**Exercise instructions:** Copy each record below exactly, please, and leave its pictures out.

****************

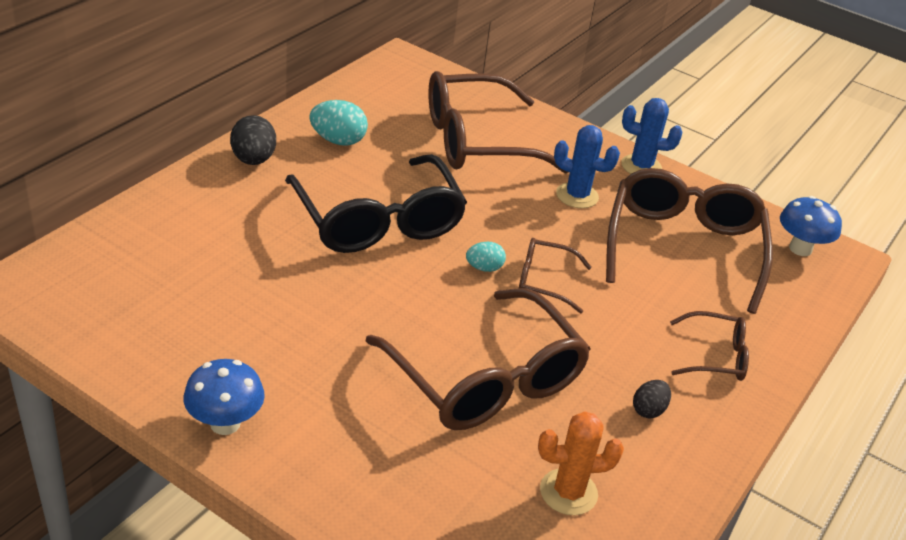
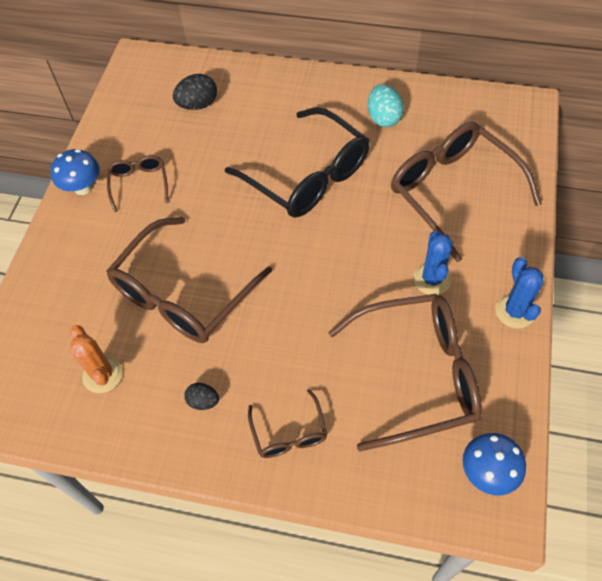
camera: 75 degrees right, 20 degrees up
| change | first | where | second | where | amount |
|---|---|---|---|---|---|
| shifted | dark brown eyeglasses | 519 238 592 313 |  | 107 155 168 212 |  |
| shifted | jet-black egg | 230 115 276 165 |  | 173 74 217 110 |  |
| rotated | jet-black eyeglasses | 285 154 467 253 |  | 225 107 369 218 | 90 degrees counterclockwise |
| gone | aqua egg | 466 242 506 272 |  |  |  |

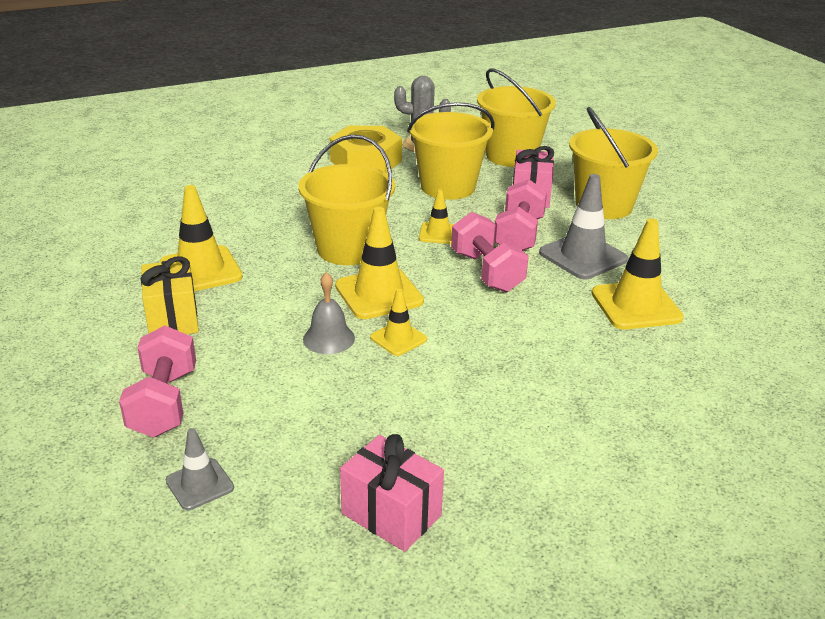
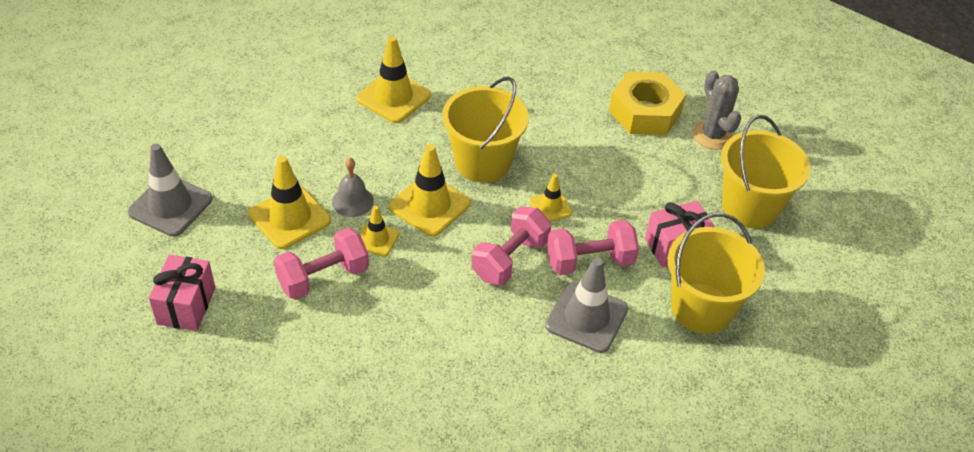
camera: 60 degrees right, 15 degrees up
| change | first | where | second | where | amount |
|---|---|---|---|---|---|
| scaled | ash-grey traffic cone | 166 428 234 510 |  | 128 144 212 237 | x1.78 |
| shifted | bright yellow traffic cone | 592 218 684 329 |  | 248 156 331 249 |  |
| shifted | pink dumbbell | 119 325 196 437 |  | 274 228 369 300 |  |
| gone | bright yellow wrapped gift | 140 256 199 334 |  |  |  |
| gone | bright yellow pail | 407 102 495 200 |  |  |  |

****************

**Answer for this exercise:**
camera: 75 degrees right, 20 degrees up
| change | first | where | second | where | amount |
|---|---|---|---|---|---|
| shifted | dark brown eyeglasses | 519 238 592 313 |  | 107 155 168 212 |  |
| shifted | jet-black egg | 230 115 276 165 |  | 173 74 217 110 |  |
| rotated | jet-black eyeglasses | 285 154 467 253 |  | 225 107 369 218 | 90 degrees counterclockwise |
| gone | aqua egg | 466 242 506 272 |  |  |  |

camera: 60 degrees right, 15 degrees up
| change | first | where | second | where | amount |
|---|---|---|---|---|---|
| scaled | ash-grey traffic cone | 166 428 234 510 |  | 128 144 212 237 | x1.78 |
| shifted | bright yellow traffic cone | 592 218 684 329 |  | 248 156 331 249 |  |
| shifted | pink dumbbell | 119 325 196 437 |  | 274 228 369 300 |  |
| gone | bright yellow wrapped gift | 140 256 199 334 |  |  |  |
| gone | bright yellow pail | 407 102 495 200 |  |  |  |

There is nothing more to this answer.